### HOW TO COMPLETE THIS TASK
Leave the pictures out, and repeat exactly every line from the one with "white plate E6" through the end of the data below.

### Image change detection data
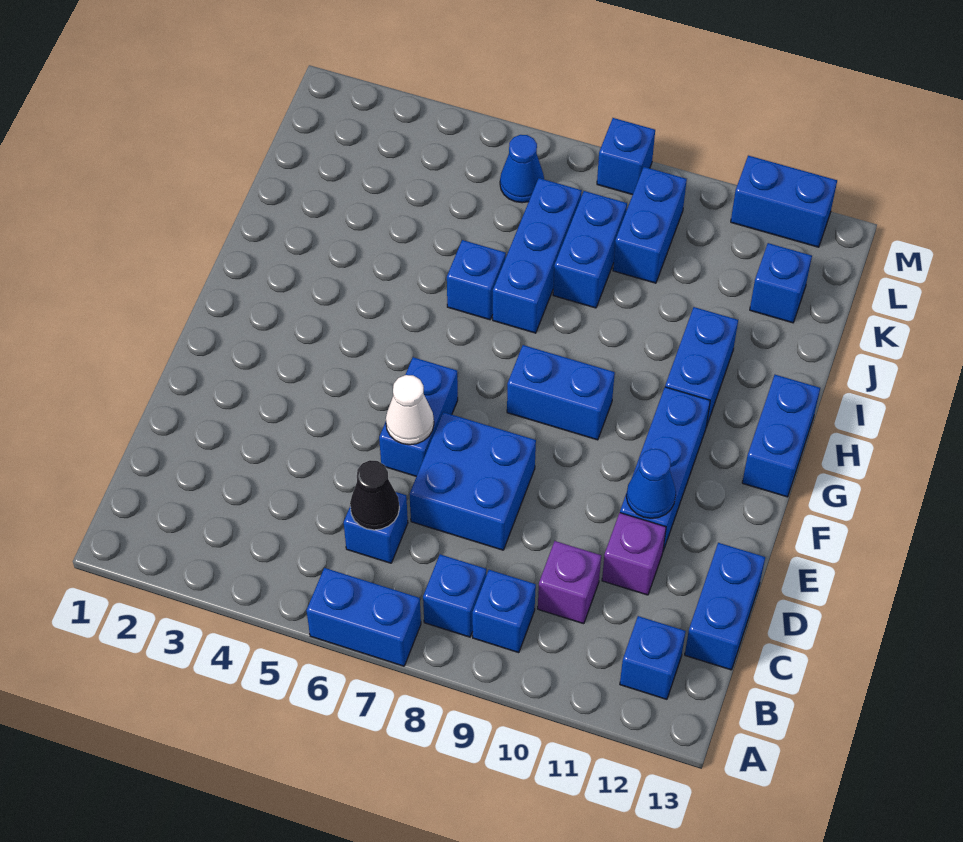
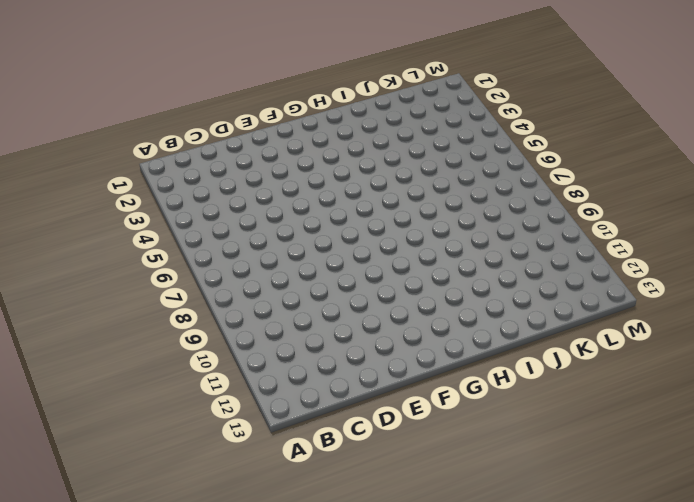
none -> blue brick A6:A7 level 1
none -> blue brick B8 level 1
none -> blue brick B9 level 1

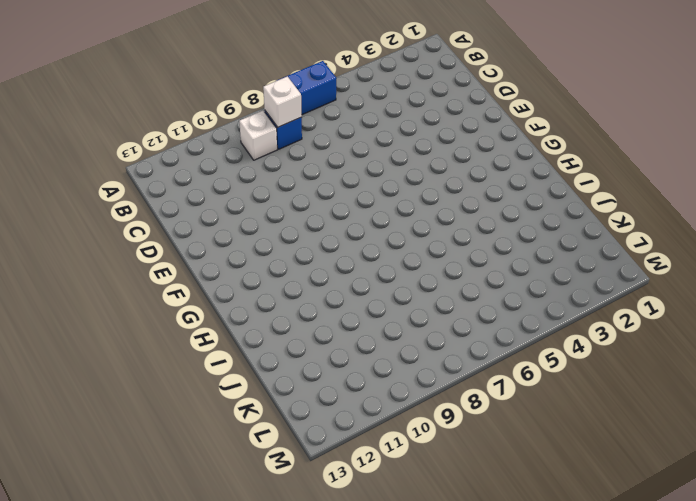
white brick B8 level 2 -> none
white brick B9 level 1 -> blue brick B9 level 1
none -> blue brick B12 level 1
none -> blue brick C6 level 1
none -> purple brick C10 level 1

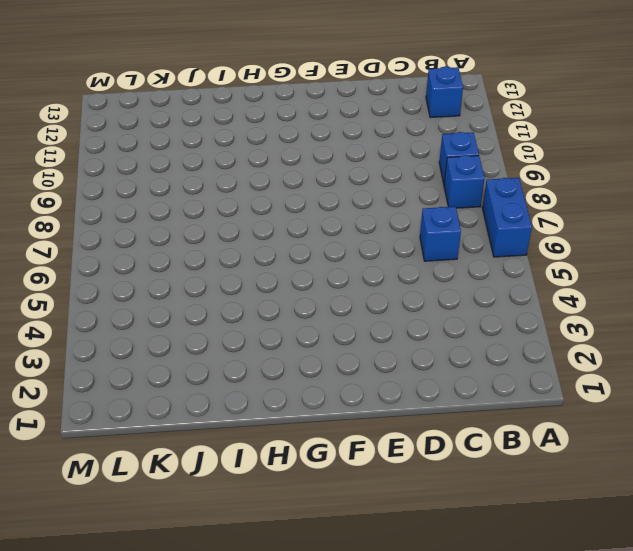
none -> purple brick C10 level 1
none -> blue brick C13:D13 level 1
none -> blue brick D7:E8 level 1

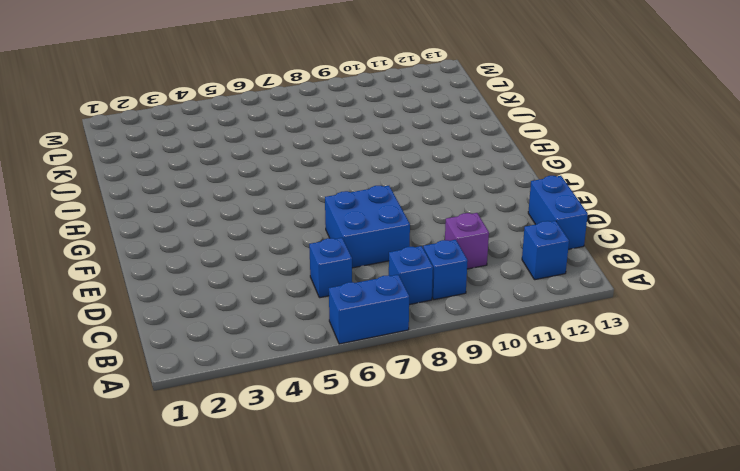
none -> purple brick D11 level 1
none -> blue brick E6:F6 level 1
none -> blue brick E11:G11 level 1

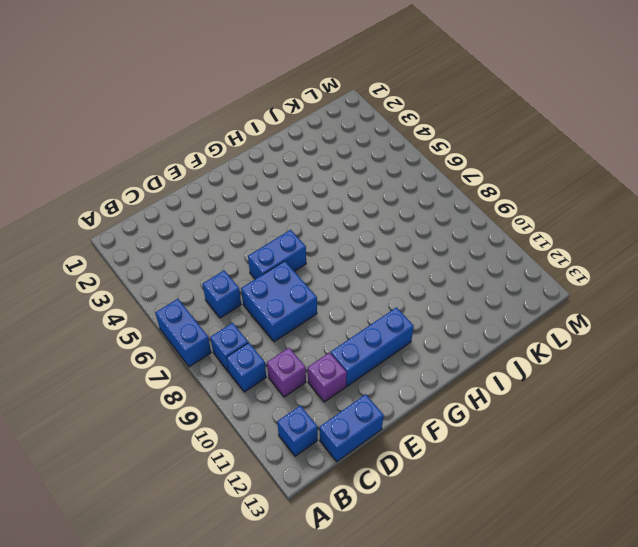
none -> blue brick G8:G9 level 1
none -> blue brick G13:H13 level 1
none -> blue brick H11:I11 level 1

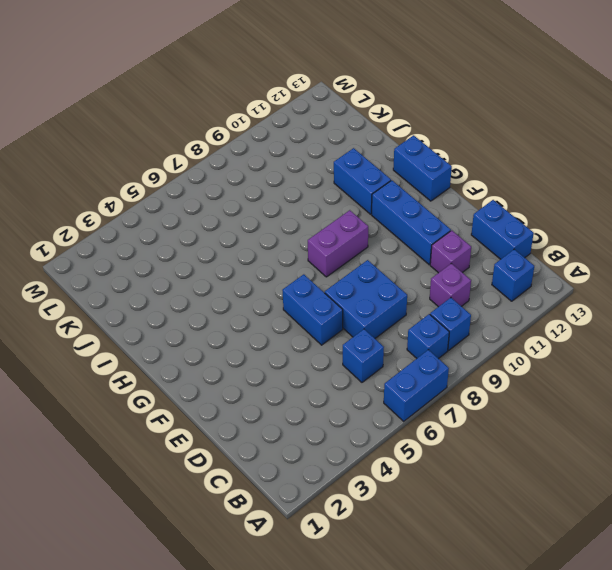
purple brick G8:G9 level 1 -> blue brick G8:G9 level 1
none -> blue brick I6 level 1
none -> blue brick I7:K7 level 1
none -> blue brick J8:K8 level 1

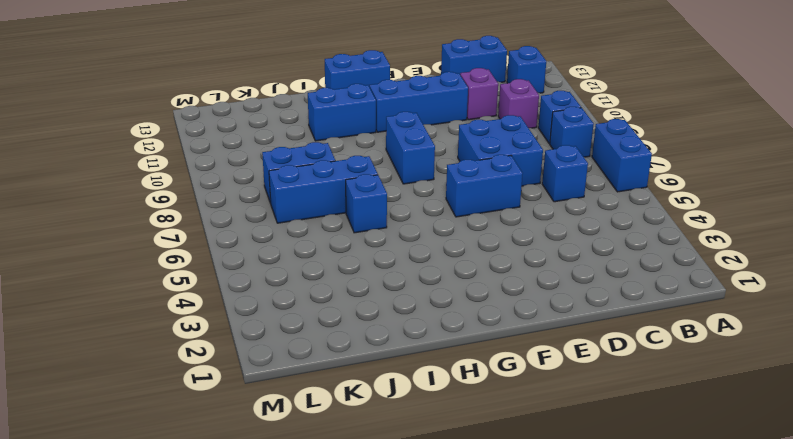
none -> blue brick K9:L9 level 1
none -> blue brick K12 level 1
none -> blue cone L6 level 1

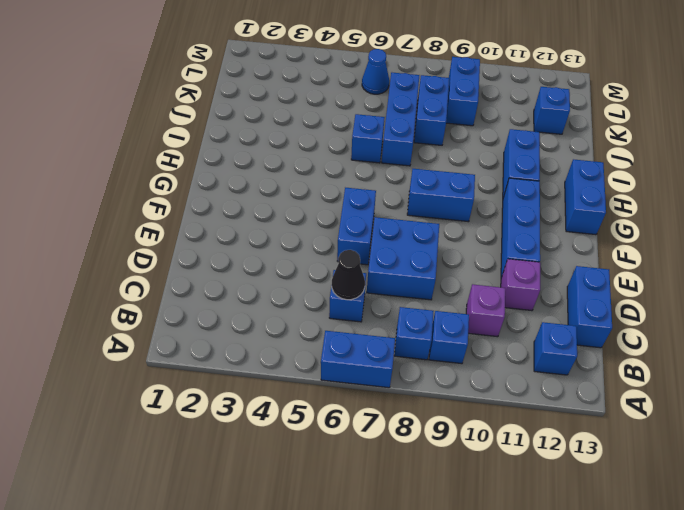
none -> blue brick M8 level 1
none -> blue brick M11:M12 level 1
none -> white cone E6 level 2

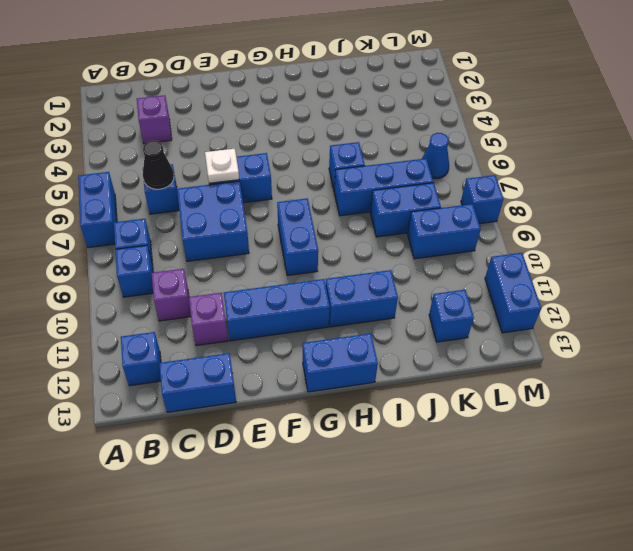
purple brick C3 level 1 -> none
white plate E6 level 2 -> white cone E6 level 2
none -> blue cone E11 level 2

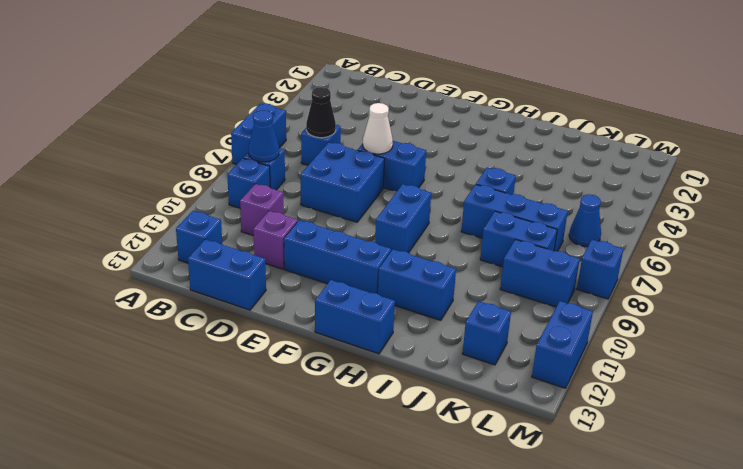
blue cone B8 level 2 -> blue cone E11 level 2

### SOLUTION FOR THIS EXERCISE
white plate E6 level 2 -> white cone E6 level 2
none -> blue cone E11 level 2

blue cone B8 level 2 -> blue cone E11 level 2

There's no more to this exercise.